■ **PROBLEM TO SOLVE**
When you reach the line containing "R12: none -> 470 (n4, n12)" in the entries below, begin reproducing lines exactly, and stop once the line containing "C1: 100nF (3V3, GND) -> 47nF (3V3, GND)" is done.

Content revision data
'''

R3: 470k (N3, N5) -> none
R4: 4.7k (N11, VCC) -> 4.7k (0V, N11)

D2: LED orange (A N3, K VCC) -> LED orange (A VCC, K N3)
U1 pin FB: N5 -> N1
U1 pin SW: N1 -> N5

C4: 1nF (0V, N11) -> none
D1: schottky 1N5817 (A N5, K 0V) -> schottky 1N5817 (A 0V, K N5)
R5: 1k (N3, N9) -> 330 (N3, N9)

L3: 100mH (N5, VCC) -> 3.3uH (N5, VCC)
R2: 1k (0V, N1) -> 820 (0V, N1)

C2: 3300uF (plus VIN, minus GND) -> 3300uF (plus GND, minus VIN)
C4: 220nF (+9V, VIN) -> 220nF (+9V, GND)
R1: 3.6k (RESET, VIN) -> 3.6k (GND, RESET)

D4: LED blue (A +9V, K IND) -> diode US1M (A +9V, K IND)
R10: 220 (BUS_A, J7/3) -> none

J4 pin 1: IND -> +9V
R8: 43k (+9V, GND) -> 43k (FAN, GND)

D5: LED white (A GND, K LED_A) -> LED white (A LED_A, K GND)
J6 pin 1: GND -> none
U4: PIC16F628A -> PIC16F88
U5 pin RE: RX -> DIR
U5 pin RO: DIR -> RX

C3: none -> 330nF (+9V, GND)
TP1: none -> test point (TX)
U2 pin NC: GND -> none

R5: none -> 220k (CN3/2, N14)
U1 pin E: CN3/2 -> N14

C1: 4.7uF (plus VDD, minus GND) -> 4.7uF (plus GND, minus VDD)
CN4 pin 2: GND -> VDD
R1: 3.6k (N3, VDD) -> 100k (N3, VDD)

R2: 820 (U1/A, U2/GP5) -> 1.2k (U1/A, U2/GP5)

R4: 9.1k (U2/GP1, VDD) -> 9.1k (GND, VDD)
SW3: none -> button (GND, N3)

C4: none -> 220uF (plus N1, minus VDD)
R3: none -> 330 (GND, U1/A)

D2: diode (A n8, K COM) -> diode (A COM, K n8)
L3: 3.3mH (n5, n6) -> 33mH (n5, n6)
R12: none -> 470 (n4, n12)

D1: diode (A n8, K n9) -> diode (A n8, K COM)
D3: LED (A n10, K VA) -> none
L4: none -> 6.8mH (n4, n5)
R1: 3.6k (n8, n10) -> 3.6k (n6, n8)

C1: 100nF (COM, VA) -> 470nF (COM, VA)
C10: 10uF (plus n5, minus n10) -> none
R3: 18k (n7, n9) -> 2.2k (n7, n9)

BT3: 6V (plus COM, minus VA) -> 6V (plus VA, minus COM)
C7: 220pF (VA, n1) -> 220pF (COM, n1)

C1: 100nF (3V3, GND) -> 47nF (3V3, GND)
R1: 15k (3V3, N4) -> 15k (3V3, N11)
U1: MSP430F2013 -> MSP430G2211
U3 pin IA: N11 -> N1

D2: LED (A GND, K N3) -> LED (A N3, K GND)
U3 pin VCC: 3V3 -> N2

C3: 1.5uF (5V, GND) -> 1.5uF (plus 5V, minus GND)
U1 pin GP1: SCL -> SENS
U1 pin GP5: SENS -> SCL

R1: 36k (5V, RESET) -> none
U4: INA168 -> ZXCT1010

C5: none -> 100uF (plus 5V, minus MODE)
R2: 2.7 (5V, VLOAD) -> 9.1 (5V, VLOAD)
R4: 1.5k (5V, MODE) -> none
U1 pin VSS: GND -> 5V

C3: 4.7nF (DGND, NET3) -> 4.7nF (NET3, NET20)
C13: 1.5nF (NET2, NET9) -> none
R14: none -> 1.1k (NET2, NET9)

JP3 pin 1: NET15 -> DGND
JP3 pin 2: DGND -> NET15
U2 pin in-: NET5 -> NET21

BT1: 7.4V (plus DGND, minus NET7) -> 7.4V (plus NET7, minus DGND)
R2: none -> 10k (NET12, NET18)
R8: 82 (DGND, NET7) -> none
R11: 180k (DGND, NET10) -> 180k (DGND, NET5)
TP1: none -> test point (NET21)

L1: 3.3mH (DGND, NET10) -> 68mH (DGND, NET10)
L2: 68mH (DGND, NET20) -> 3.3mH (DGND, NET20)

'''

■ **SOLUTION FOR THIS EXERCISE**
R12: none -> 470 (n4, n12)

D1: diode (A n8, K n9) -> diode (A n8, K COM)
D3: LED (A n10, K VA) -> none
L4: none -> 6.8mH (n4, n5)
R1: 3.6k (n8, n10) -> 3.6k (n6, n8)

C1: 100nF (COM, VA) -> 470nF (COM, VA)
C10: 10uF (plus n5, minus n10) -> none
R3: 18k (n7, n9) -> 2.2k (n7, n9)

BT3: 6V (plus COM, minus VA) -> 6V (plus VA, minus COM)
C7: 220pF (VA, n1) -> 220pF (COM, n1)

C1: 100nF (3V3, GND) -> 47nF (3V3, GND)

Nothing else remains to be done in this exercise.